Data to examine Start Marker
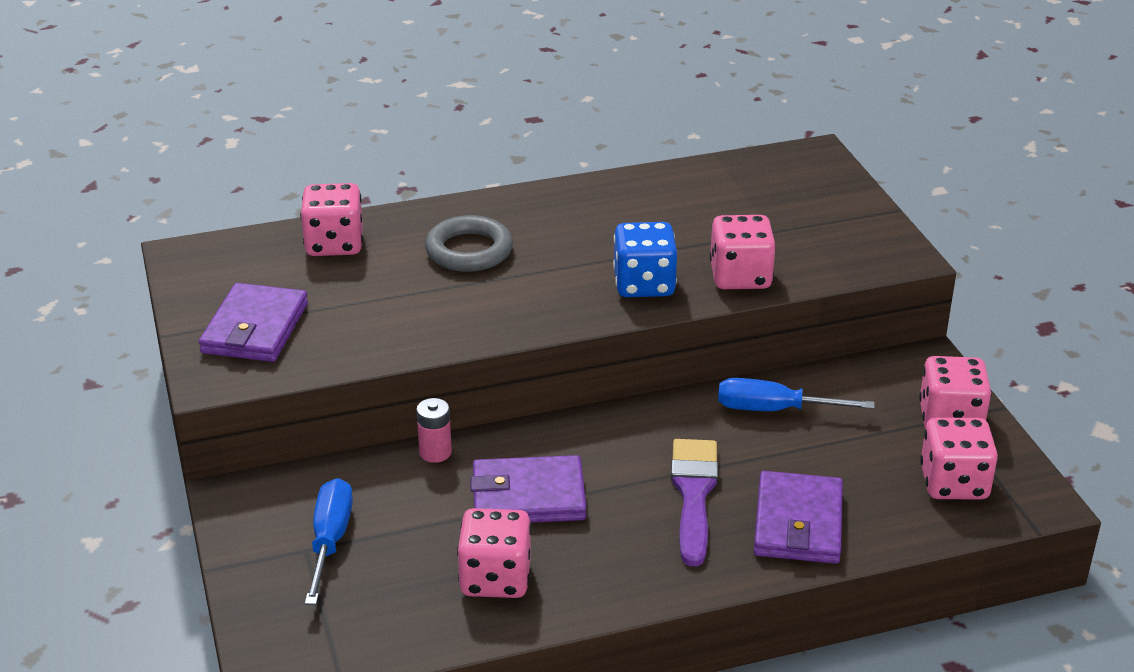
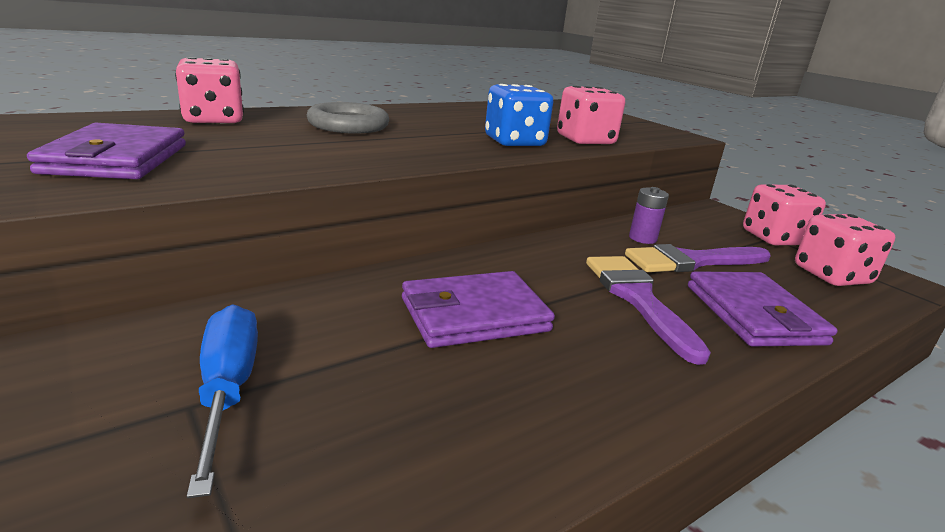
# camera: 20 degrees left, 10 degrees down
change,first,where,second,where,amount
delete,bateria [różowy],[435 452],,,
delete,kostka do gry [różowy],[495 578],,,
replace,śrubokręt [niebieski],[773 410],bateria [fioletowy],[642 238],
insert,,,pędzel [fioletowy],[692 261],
Data to examine End Marker
What to work on: Return word for word the line with "replace,śrubokręt [niebieski],[773 410],bateria" and every line after it through the end of the records above.

Task response:
replace,śrubokręt [niebieski],[773 410],bateria [fioletowy],[642 238],
insert,,,pędzel [fioletowy],[692 261],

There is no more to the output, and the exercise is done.